**** The records

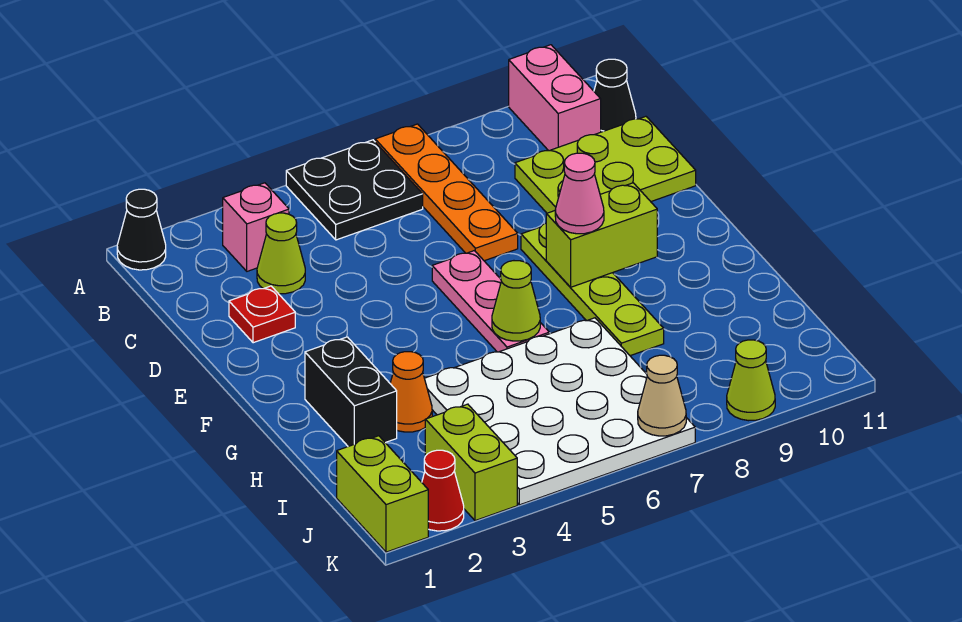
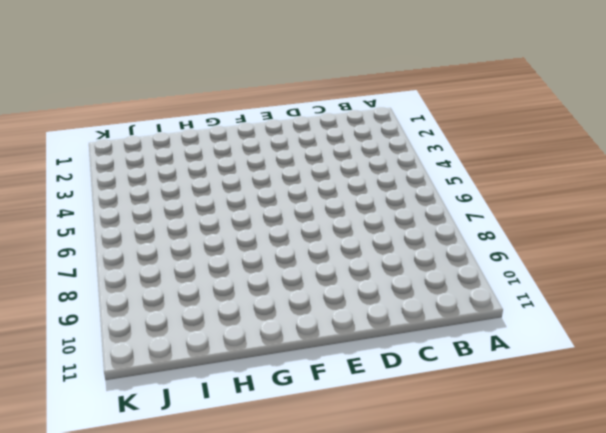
none -> black 1x1 cone [117,189,166,270]
none -> black 2x2 plate [286,140,423,240]
none -> orange 1x4 plate [375,124,518,261]

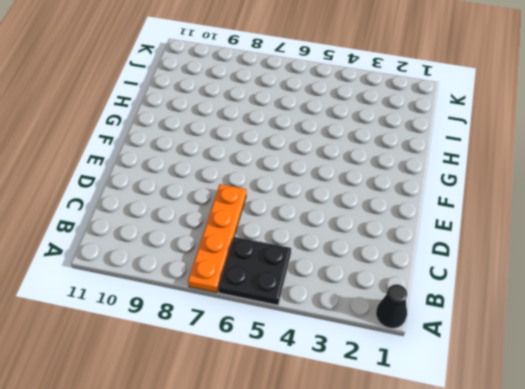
none -> pink 1x2 brick [509,45,601,151]
none -> pink 1x1 brick [223,183,289,271]
none -> black 1x1 cone [594,59,636,132]

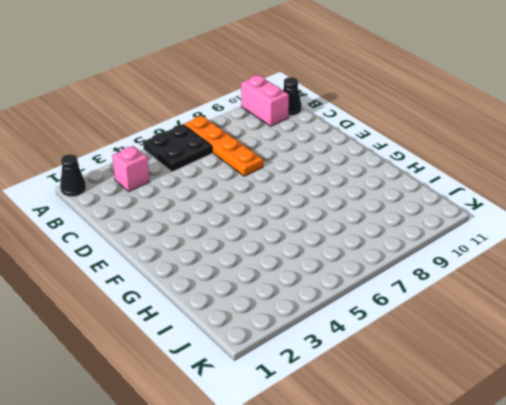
none -> lime 1x1 cone [257,213,305,294]
none -> lime 2x3 plate [515,116,696,213]
none -> red 1x1 plate [229,286,295,343]

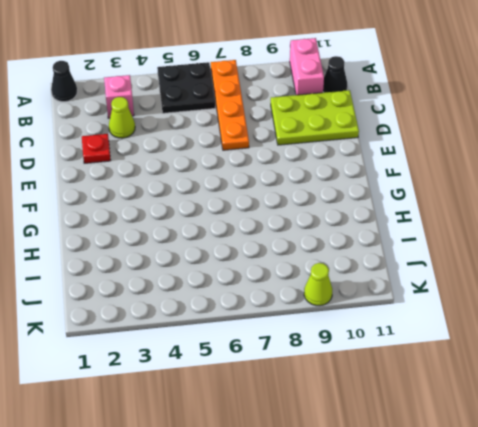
none -> pink 1x3 plate [432,251,549,352]
none -> lime 1x4 plate [521,223,664,356]
none -> black 1x2 brick [305,337,397,446]

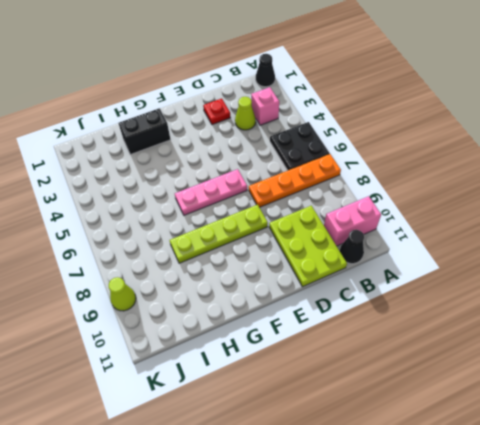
none -> orange 1x1 cone [390,352,432,432]
none -> white 4x4 plate [424,318,695,505]
none -> lime 1x2 brick [337,436,428,552]

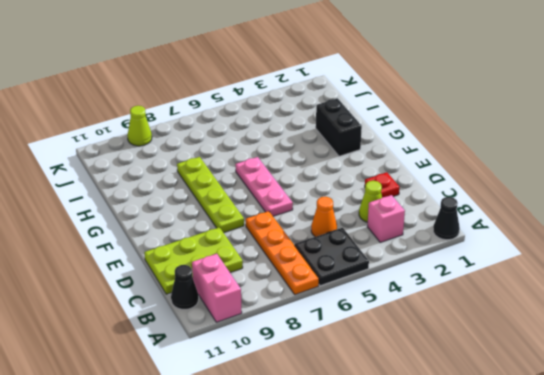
orange 1x1 cone [311,197,337,237] -> orange 1x1 cone moved to [390,352,432,432]
none -> white 4x4 plate [424,318,695,505]
none -> lime 1x2 brick [337,436,428,552]
none -> lime 1x2 brick [425,404,517,521]

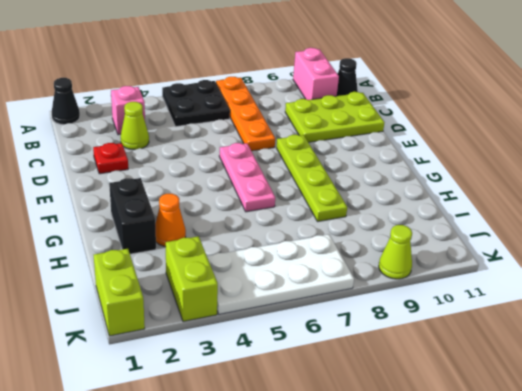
white 2x4 plate [207,234,354,314] -> white 4x4 plate [424,318,695,505]
none -> red 1x1 cone [422,450,464,531]
none -> lime 1x2 brick [546,183,657,287]
none -> lime 1x1 cone [492,261,540,341]

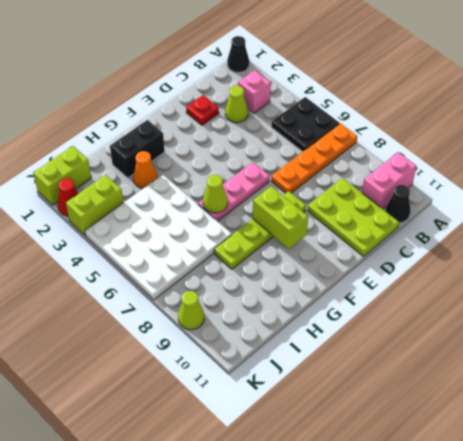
none -> tan 1x1 cone [638,355,686,436]
none -> pink 1x1 cone [555,153,604,234]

********

Exercise prompt: Extract all the data above exactly, excluding every picture.

Written response:
none -> black 1x1 cone [117,189,166,270]
none -> black 2x2 plate [286,140,423,240]
none -> orange 1x4 plate [375,124,518,261]

none -> pink 1x2 brick [509,45,601,151]
none -> pink 1x1 brick [223,183,289,271]
none -> black 1x1 cone [594,59,636,132]

none -> lime 1x1 cone [257,213,305,294]
none -> lime 2x3 plate [515,116,696,213]
none -> red 1x1 plate [229,286,295,343]

none -> pink 1x3 plate [432,251,549,352]
none -> lime 1x4 plate [521,223,664,356]
none -> black 1x2 brick [305,337,397,446]

none -> orange 1x1 cone [390,352,432,432]
none -> white 4x4 plate [424,318,695,505]
none -> lime 1x2 brick [337,436,428,552]

orange 1x1 cone [311,197,337,237] -> orange 1x1 cone moved to [390,352,432,432]
none -> white 4x4 plate [424,318,695,505]
none -> lime 1x2 brick [337,436,428,552]
none -> lime 1x2 brick [425,404,517,521]

white 2x4 plate [207,234,354,314] -> white 4x4 plate [424,318,695,505]
none -> red 1x1 cone [422,450,464,531]
none -> lime 1x2 brick [546,183,657,287]
none -> lime 1x1 cone [492,261,540,341]

none -> tan 1x1 cone [638,355,686,436]
none -> pink 1x1 cone [555,153,604,234]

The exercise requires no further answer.